Retype the records below from their first line through the line containing "U106 pin in+: N020 -> N016", and include nothing else.

-- Exercise materials follows --

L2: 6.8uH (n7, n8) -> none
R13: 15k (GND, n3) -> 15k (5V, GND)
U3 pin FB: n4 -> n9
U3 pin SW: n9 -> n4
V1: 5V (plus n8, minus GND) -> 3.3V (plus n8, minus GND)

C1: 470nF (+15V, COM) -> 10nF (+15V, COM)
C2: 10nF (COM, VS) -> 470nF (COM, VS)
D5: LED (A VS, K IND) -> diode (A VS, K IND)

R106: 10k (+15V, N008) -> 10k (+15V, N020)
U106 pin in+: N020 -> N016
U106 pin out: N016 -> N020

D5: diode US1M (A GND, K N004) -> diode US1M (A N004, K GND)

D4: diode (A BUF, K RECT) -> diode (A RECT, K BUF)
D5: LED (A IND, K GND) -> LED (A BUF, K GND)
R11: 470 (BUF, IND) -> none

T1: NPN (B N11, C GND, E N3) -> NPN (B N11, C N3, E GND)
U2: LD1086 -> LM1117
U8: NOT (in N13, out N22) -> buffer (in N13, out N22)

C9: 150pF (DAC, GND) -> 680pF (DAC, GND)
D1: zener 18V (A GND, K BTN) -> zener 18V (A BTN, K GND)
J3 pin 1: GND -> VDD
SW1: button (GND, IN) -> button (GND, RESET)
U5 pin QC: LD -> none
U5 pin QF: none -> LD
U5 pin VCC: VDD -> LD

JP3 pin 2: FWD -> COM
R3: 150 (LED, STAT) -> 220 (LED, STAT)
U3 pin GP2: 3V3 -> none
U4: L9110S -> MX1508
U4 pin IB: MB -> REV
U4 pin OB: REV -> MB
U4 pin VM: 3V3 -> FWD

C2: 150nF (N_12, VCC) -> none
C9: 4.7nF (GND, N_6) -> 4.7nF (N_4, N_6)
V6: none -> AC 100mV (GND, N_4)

-- Exercise materials concluded --

Solution:
L2: 6.8uH (n7, n8) -> none
R13: 15k (GND, n3) -> 15k (5V, GND)
U3 pin FB: n4 -> n9
U3 pin SW: n9 -> n4
V1: 5V (plus n8, minus GND) -> 3.3V (plus n8, minus GND)

C1: 470nF (+15V, COM) -> 10nF (+15V, COM)
C2: 10nF (COM, VS) -> 470nF (COM, VS)
D5: LED (A VS, K IND) -> diode (A VS, K IND)

R106: 10k (+15V, N008) -> 10k (+15V, N020)
U106 pin in+: N020 -> N016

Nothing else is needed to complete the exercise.